● **Problem to solve**
Set down all of the entries exactly, leaving nothing out.

● **Excerpted data**

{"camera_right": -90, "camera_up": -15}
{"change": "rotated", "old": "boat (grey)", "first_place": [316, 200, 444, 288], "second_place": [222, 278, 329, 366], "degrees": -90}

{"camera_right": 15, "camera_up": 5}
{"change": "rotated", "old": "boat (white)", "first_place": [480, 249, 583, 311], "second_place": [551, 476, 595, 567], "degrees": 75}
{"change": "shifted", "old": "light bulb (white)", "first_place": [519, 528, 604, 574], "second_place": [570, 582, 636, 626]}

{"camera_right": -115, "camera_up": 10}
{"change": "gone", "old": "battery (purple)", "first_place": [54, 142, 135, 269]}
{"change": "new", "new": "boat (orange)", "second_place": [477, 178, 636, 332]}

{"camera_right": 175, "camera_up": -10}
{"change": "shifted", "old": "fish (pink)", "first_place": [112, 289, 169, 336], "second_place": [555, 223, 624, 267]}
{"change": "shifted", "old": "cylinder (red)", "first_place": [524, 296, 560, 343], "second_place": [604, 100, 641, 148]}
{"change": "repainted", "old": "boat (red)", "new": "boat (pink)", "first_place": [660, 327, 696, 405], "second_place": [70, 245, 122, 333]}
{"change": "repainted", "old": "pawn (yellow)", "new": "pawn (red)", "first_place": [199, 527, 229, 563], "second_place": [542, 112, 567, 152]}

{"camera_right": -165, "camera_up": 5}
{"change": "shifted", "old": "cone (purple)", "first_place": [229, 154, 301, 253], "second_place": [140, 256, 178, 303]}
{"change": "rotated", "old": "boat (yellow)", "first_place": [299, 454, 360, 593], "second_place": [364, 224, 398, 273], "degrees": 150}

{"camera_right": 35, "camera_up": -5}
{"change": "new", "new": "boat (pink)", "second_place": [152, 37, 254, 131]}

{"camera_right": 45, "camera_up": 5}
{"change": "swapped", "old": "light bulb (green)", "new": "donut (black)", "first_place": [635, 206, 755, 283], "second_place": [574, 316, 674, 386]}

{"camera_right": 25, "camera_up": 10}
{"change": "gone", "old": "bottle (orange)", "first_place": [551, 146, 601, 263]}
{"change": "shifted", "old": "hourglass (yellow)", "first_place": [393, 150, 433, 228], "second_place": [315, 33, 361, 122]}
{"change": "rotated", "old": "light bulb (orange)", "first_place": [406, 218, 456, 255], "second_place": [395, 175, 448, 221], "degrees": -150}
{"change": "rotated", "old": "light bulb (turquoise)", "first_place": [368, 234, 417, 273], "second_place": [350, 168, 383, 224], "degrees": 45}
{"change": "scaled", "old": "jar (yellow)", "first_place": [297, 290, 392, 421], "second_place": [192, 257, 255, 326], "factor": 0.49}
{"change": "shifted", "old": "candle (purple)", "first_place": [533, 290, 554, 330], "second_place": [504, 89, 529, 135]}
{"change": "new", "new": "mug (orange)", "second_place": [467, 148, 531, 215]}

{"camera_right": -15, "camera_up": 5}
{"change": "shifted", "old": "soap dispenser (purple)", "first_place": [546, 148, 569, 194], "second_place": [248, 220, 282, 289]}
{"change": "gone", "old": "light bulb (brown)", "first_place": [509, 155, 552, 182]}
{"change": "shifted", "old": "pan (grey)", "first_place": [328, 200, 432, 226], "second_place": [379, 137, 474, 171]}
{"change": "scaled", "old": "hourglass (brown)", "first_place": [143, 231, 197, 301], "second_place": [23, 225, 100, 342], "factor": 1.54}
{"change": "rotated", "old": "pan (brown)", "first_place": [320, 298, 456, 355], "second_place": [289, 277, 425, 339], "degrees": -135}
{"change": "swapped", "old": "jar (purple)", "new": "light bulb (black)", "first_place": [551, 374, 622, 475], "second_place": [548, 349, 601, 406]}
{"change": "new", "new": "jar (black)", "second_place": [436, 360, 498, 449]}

● **Answer area**
{"camera_right": -90, "camera_up": -15}
{"change": "rotated", "old": "boat (grey)", "first_place": [316, 200, 444, 288], "second_place": [222, 278, 329, 366], "degrees": -90}

{"camera_right": 15, "camera_up": 5}
{"change": "rotated", "old": "boat (white)", "first_place": [480, 249, 583, 311], "second_place": [551, 476, 595, 567], "degrees": 75}
{"change": "shifted", "old": "light bulb (white)", "first_place": [519, 528, 604, 574], "second_place": [570, 582, 636, 626]}

{"camera_right": -115, "camera_up": 10}
{"change": "gone", "old": "battery (purple)", "first_place": [54, 142, 135, 269]}
{"change": "new", "new": "boat (orange)", "second_place": [477, 178, 636, 332]}

{"camera_right": 175, "camera_up": -10}
{"change": "shifted", "old": "fish (pink)", "first_place": [112, 289, 169, 336], "second_place": [555, 223, 624, 267]}
{"change": "shifted", "old": "cylinder (red)", "first_place": [524, 296, 560, 343], "second_place": [604, 100, 641, 148]}
{"change": "repainted", "old": "boat (red)", "new": "boat (pink)", "first_place": [660, 327, 696, 405], "second_place": [70, 245, 122, 333]}
{"change": "repainted", "old": "pawn (yellow)", "new": "pawn (red)", "first_place": [199, 527, 229, 563], "second_place": [542, 112, 567, 152]}

{"camera_right": -165, "camera_up": 5}
{"change": "shifted", "old": "cone (purple)", "first_place": [229, 154, 301, 253], "second_place": [140, 256, 178, 303]}
{"change": "rotated", "old": "boat (yellow)", "first_place": [299, 454, 360, 593], "second_place": [364, 224, 398, 273], "degrees": 150}

{"camera_right": 35, "camera_up": -5}
{"change": "new", "new": "boat (pink)", "second_place": [152, 37, 254, 131]}

{"camera_right": 45, "camera_up": 5}
{"change": "swapped", "old": "light bulb (green)", "new": "donut (black)", "first_place": [635, 206, 755, 283], "second_place": [574, 316, 674, 386]}

{"camera_right": 25, "camera_up": 10}
{"change": "gone", "old": "bottle (orange)", "first_place": [551, 146, 601, 263]}
{"change": "shifted", "old": "hourglass (yellow)", "first_place": [393, 150, 433, 228], "second_place": [315, 33, 361, 122]}
{"change": "rotated", "old": "light bulb (orange)", "first_place": [406, 218, 456, 255], "second_place": [395, 175, 448, 221], "degrees": -150}
{"change": "rotated", "old": "light bulb (turquoise)", "first_place": [368, 234, 417, 273], "second_place": [350, 168, 383, 224], "degrees": 45}
{"change": "scaled", "old": "jar (yellow)", "first_place": [297, 290, 392, 421], "second_place": [192, 257, 255, 326], "factor": 0.49}
{"change": "shifted", "old": "candle (purple)", "first_place": [533, 290, 554, 330], "second_place": [504, 89, 529, 135]}
{"change": "new", "new": "mug (orange)", "second_place": [467, 148, 531, 215]}

{"camera_right": -15, "camera_up": 5}
{"change": "shifted", "old": "soap dispenser (purple)", "first_place": [546, 148, 569, 194], "second_place": [248, 220, 282, 289]}
{"change": "gone", "old": "light bulb (brown)", "first_place": [509, 155, 552, 182]}
{"change": "shifted", "old": "pan (grey)", "first_place": [328, 200, 432, 226], "second_place": [379, 137, 474, 171]}
{"change": "scaled", "old": "hourglass (brown)", "first_place": [143, 231, 197, 301], "second_place": [23, 225, 100, 342], "factor": 1.54}
{"change": "rotated", "old": "pan (brown)", "first_place": [320, 298, 456, 355], "second_place": [289, 277, 425, 339], "degrees": -135}
{"change": "swapped", "old": "jar (purple)", "new": "light bulb (black)", "first_place": [551, 374, 622, 475], "second_place": [548, 349, 601, 406]}
{"change": "new", "new": "jar (black)", "second_place": [436, 360, 498, 449]}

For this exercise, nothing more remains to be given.